REQUIREMENT: Beginning with the line that contains "purple circle: (61, 215) -> (122, 314), moved", write out each remaining line of the records below exactly. Do not copy any picture.

==== RECORDS FOR THIS TASK ====

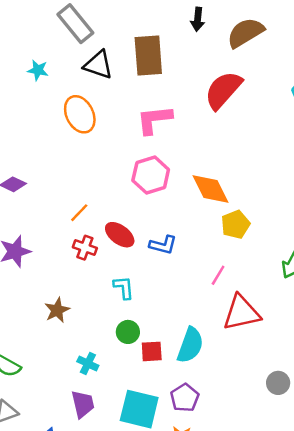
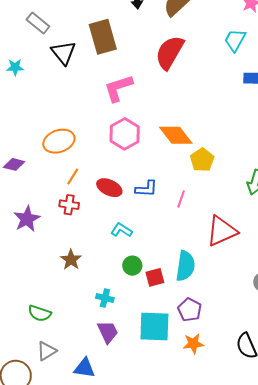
gray rectangle: (75, 24) -> (38, 23), size x0.7
black triangle: (98, 65) -> (63, 53), turned 44
orange ellipse: (80, 114) -> (59, 141), moved, turned -72
red cross: (85, 248) -> (69, 205), moved
pink line: (218, 275) -> (181, 199), moved
cyan L-shape: (124, 288) -> (122, 230), turned -40

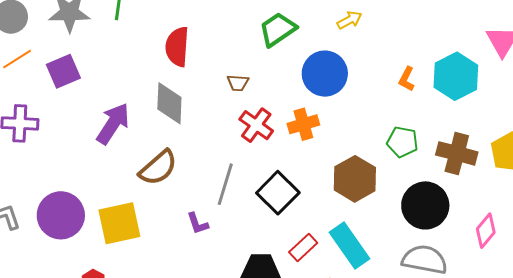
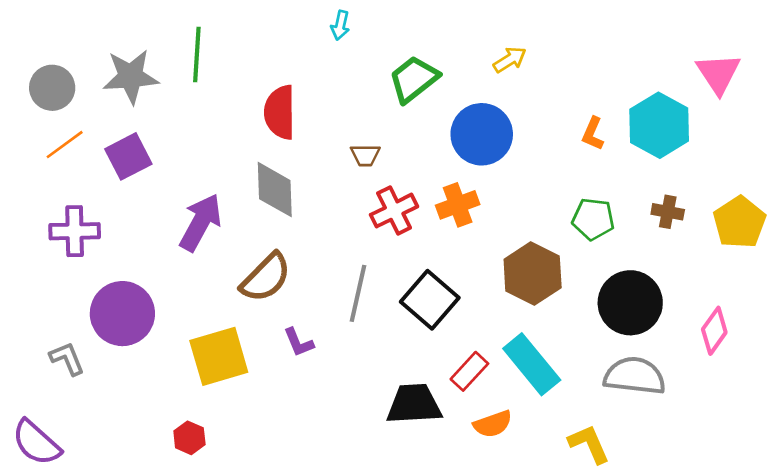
red cross: (256, 125) -> (394, 211), turned 32
brown cross: (457, 153) -> (668, 212), moved, size x0.6
purple circle: (61, 215) -> (122, 314), moved
purple L-shape: (198, 223) -> (299, 342), moved

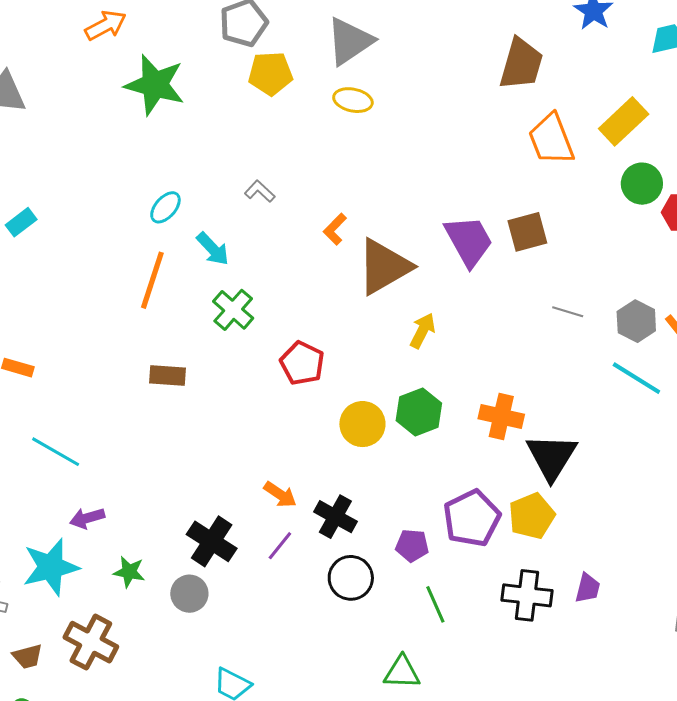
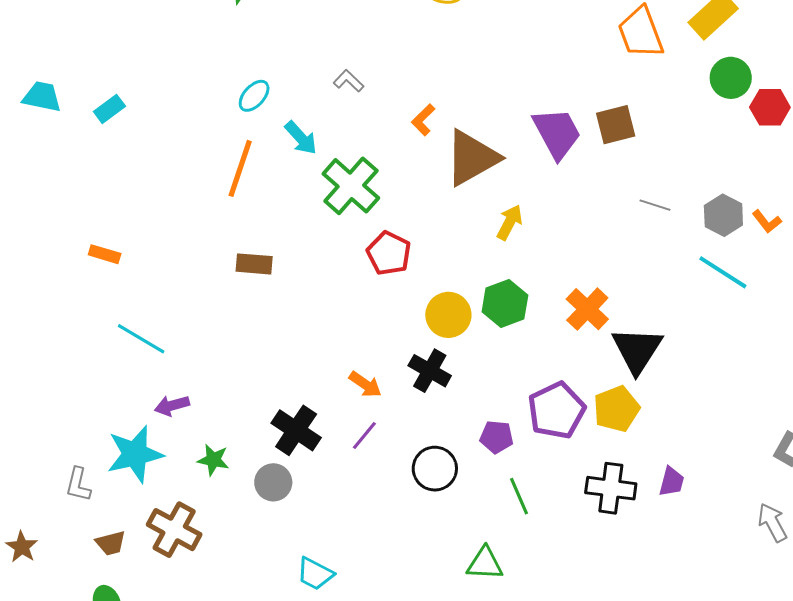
green cross: (233, 310) -> (351, 186), moved, size x1.4
orange cross: (501, 417) -> (587, 309), turned 30
black cross: (335, 517) -> (430, 371), moved

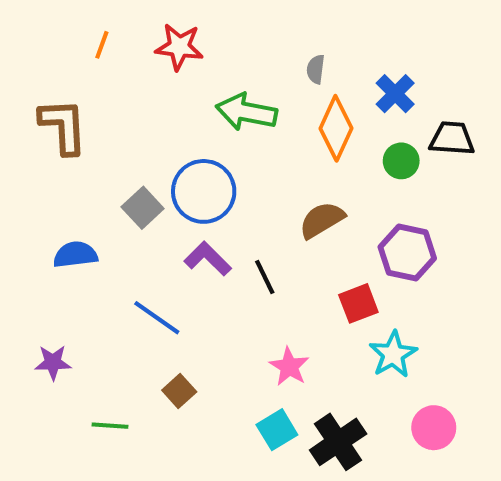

====

WRITTEN RESPONSE:
purple circle: (61, 215) -> (122, 314), moved
purple L-shape: (198, 223) -> (299, 342), moved

green cross: (233, 310) -> (351, 186), moved, size x1.4
orange cross: (501, 417) -> (587, 309), turned 30
black cross: (335, 517) -> (430, 371), moved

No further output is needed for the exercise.